§ PROMPT
The copy you give must match the listing below exactly and contain no pictures.

§ INPUT MATERIAL

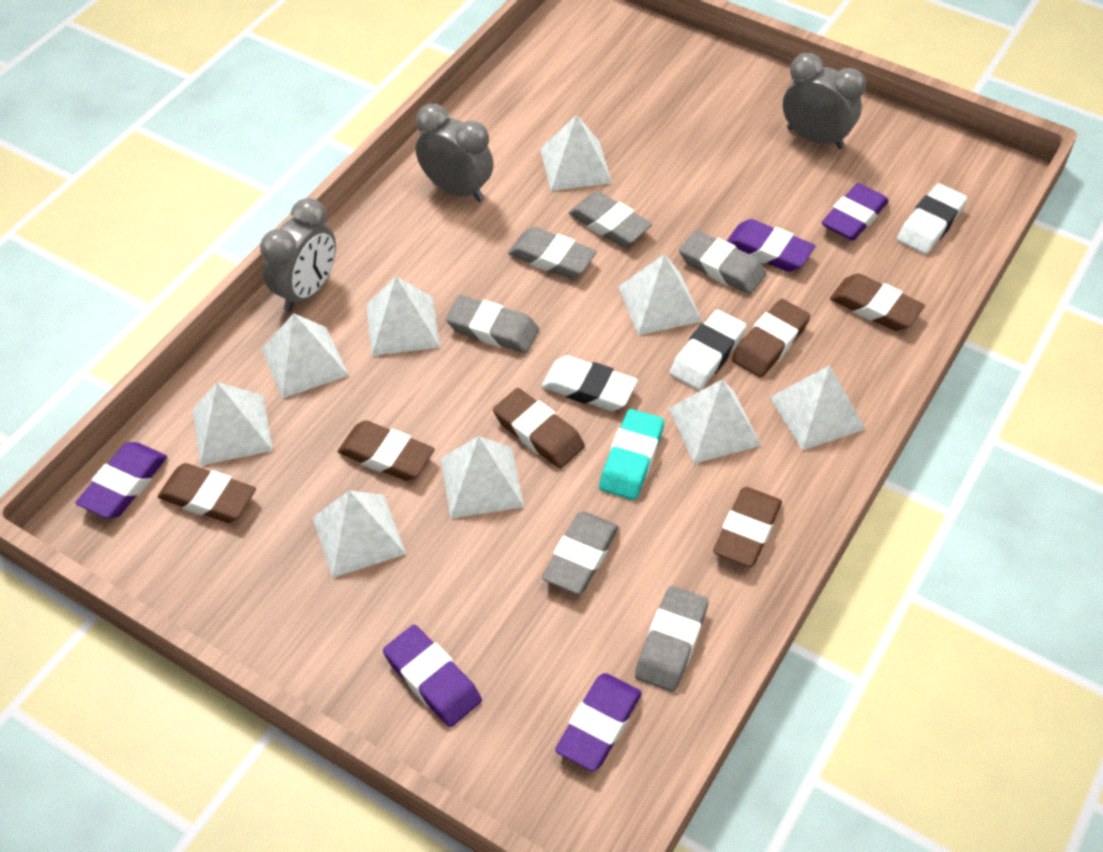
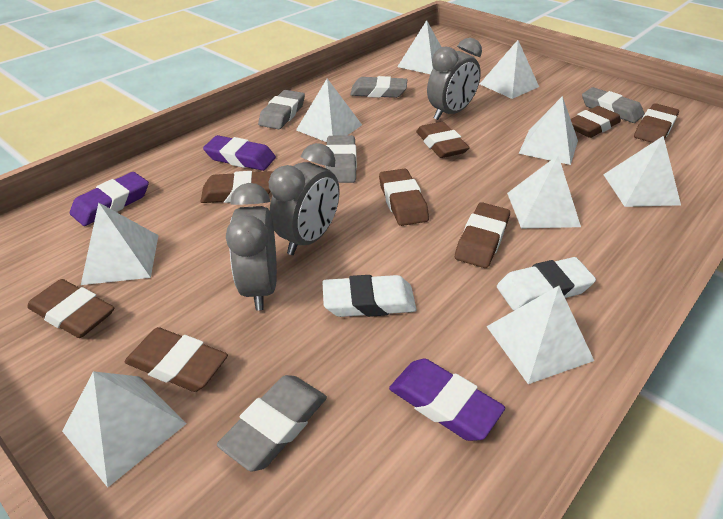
brown eraser: 6 -> 8
grey eraser: 6 -> 5
purple eraser: 5 -> 3
turquoise eraser: 1 -> 0
white eraser: 3 -> 2

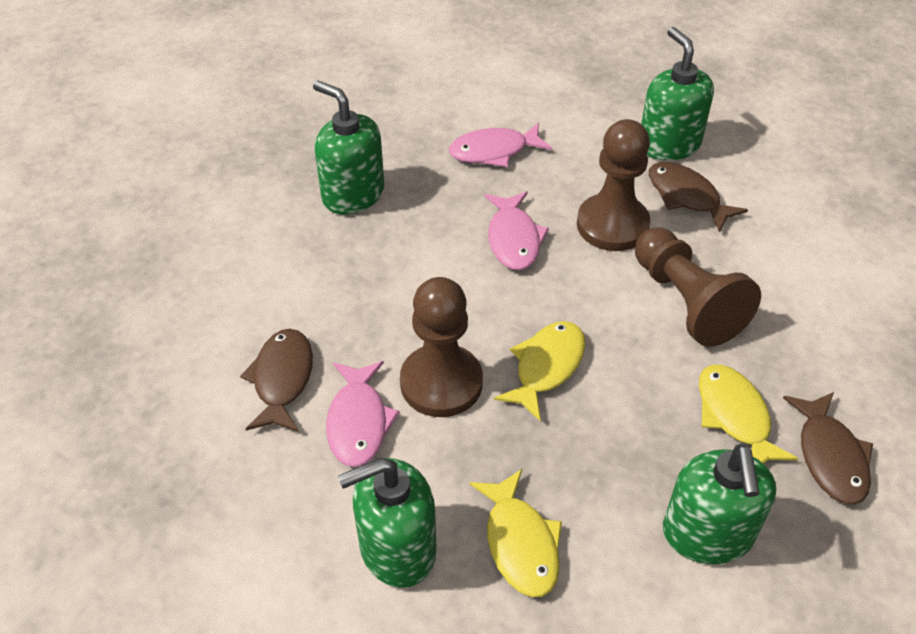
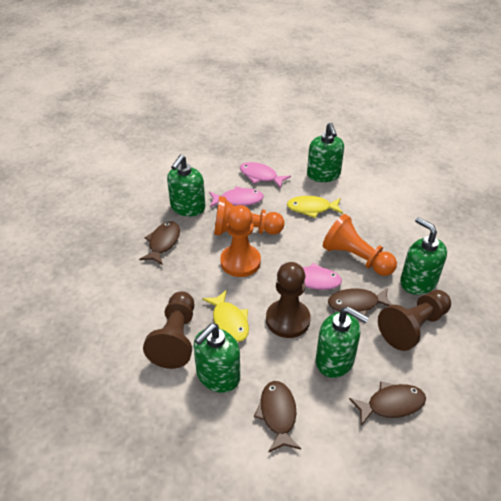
brown fish: 3 -> 4
green soap dispenser: 4 -> 5
orange pawn: 0 -> 3
yellow fish: 3 -> 2

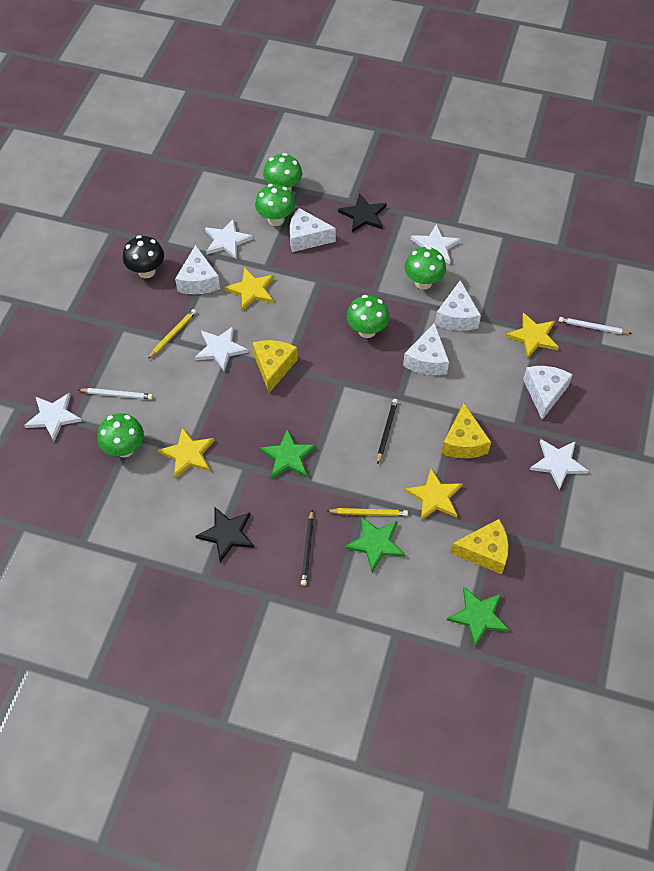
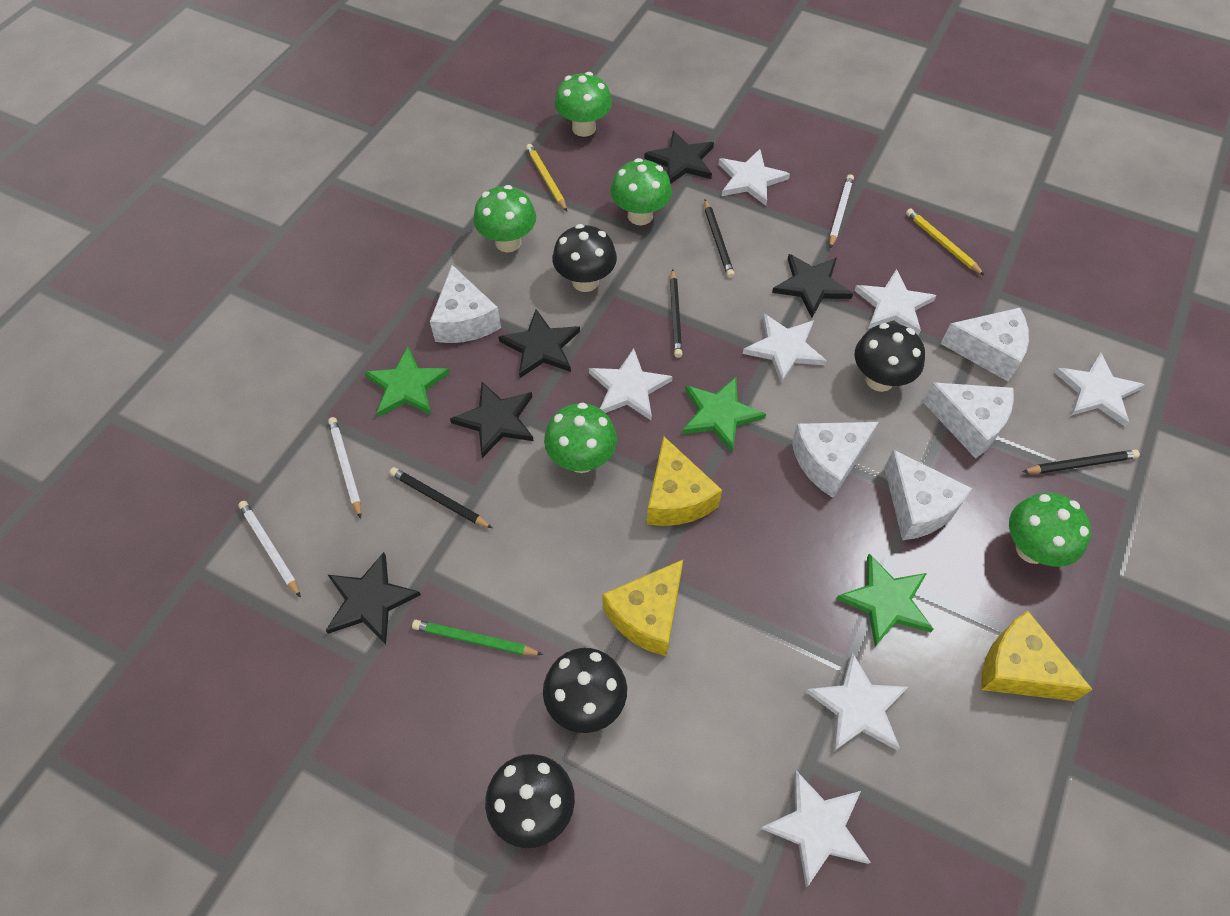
black mushroom: 1 -> 4
black pencil: 2 -> 4
black star: 2 -> 5
green pencil: 0 -> 1
white pencil: 2 -> 3
white star: 5 -> 7
yellow star: 4 -> 0

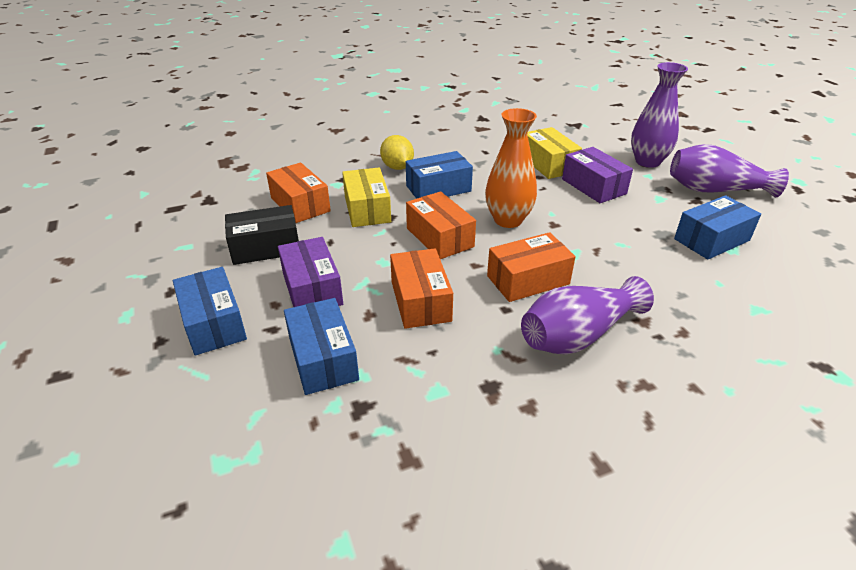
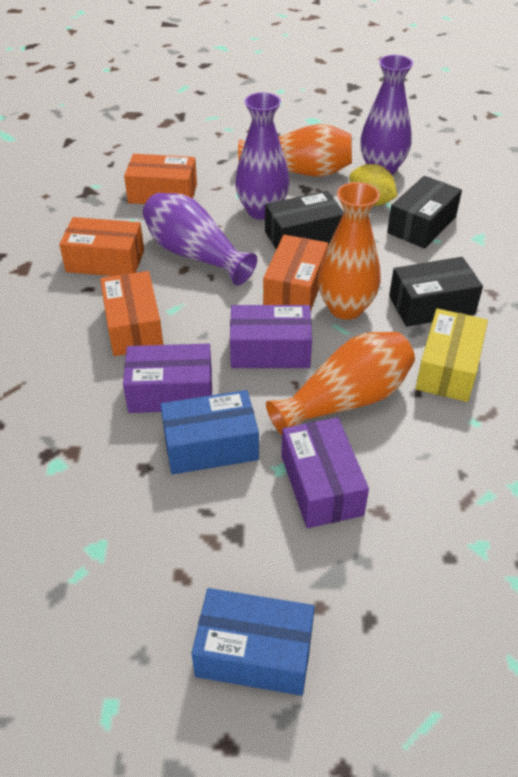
black box: 1 -> 3
blue box: 4 -> 2
orange vase: 1 -> 3
purple box: 2 -> 3
yellow box: 2 -> 1

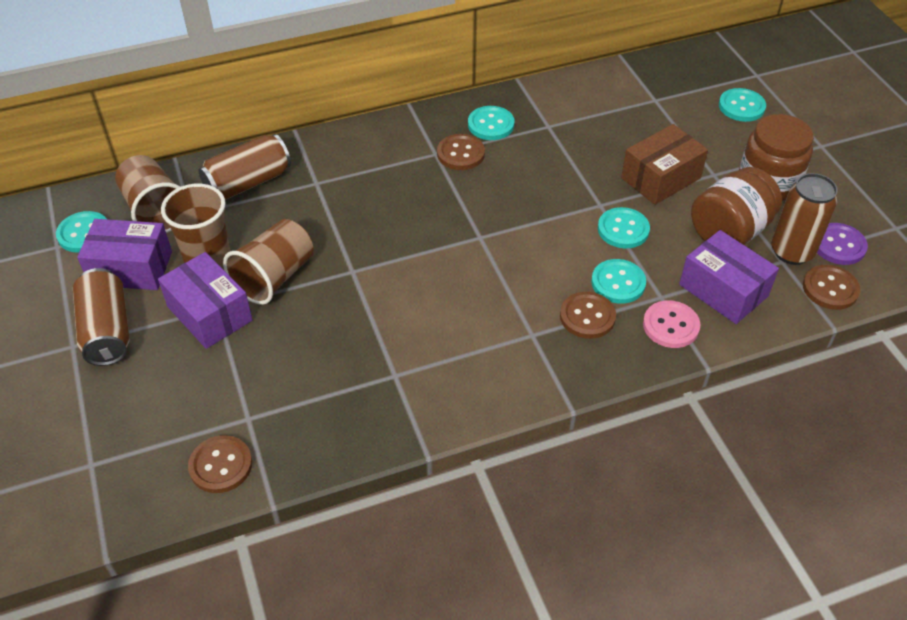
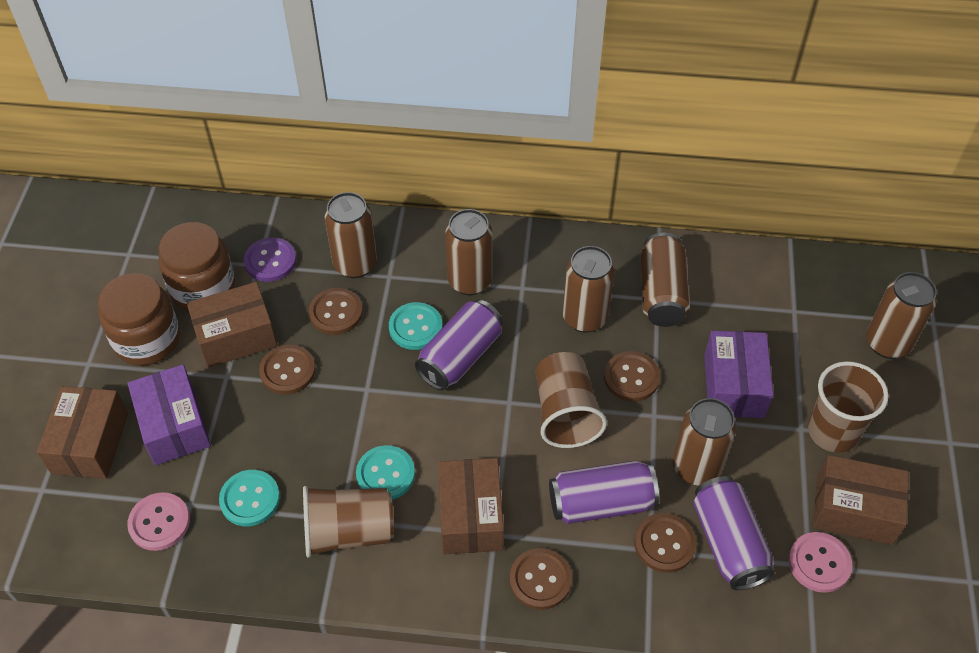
brown box: 1 -> 4
brown button: 4 -> 5
brown can: 3 -> 6
pink button: 1 -> 2
purple box: 3 -> 2
purple can: 0 -> 3
turquoise button: 5 -> 3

§ FINISHED TASK
brown eraser: 6 -> 8
grey eraser: 6 -> 5
purple eraser: 5 -> 3
turquoise eraser: 1 -> 0
white eraser: 3 -> 2

brown fish: 3 -> 4
green soap dispenser: 4 -> 5
orange pawn: 0 -> 3
yellow fish: 3 -> 2

black mushroom: 1 -> 4
black pencil: 2 -> 4
black star: 2 -> 5
green pencil: 0 -> 1
white pencil: 2 -> 3
white star: 5 -> 7
yellow star: 4 -> 0

black box: 1 -> 3
blue box: 4 -> 2
orange vase: 1 -> 3
purple box: 2 -> 3
yellow box: 2 -> 1

brown box: 1 -> 4
brown button: 4 -> 5
brown can: 3 -> 6
pink button: 1 -> 2
purple box: 3 -> 2
purple can: 0 -> 3
turquoise button: 5 -> 3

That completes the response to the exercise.